--- START ---

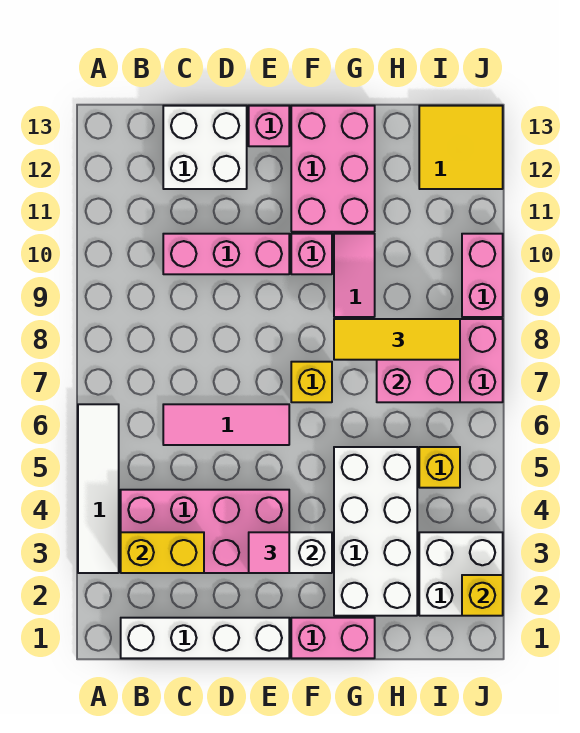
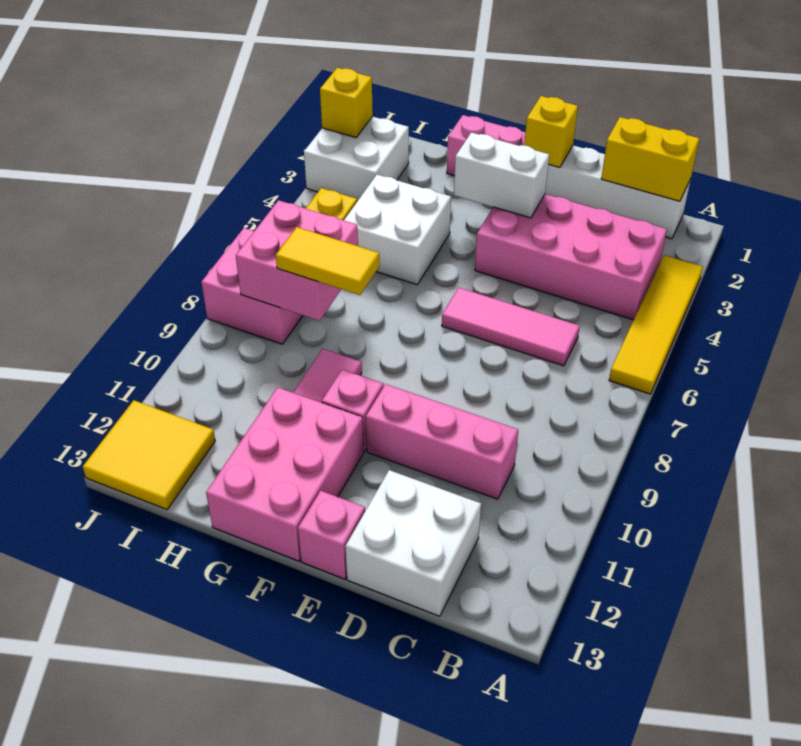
white tile A3:A6 level 1 -> yellow tile A3:A6 level 1
yellow brick B3:C3 level 2 -> yellow brick B1:C1 level 2
pink tile E3 level 3 -> none
yellow brick F7 level 1 -> yellow brick E1 level 2
white brick G2:H5 level 1 -> white brick G4:H5 level 1
yellow tile G8:I8 level 3 -> yellow tile G8:H8 level 3
pink brick J9:J10 level 1 -> none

--- END ---

__Assigned task__
In the data above, find the line containing "yellow brick F7", then copy it and every later line exactly.

__Reply__
yellow brick F7 level 1 -> yellow brick E1 level 2
white brick G2:H5 level 1 -> white brick G4:H5 level 1
yellow tile G8:I8 level 3 -> yellow tile G8:H8 level 3
pink brick J9:J10 level 1 -> none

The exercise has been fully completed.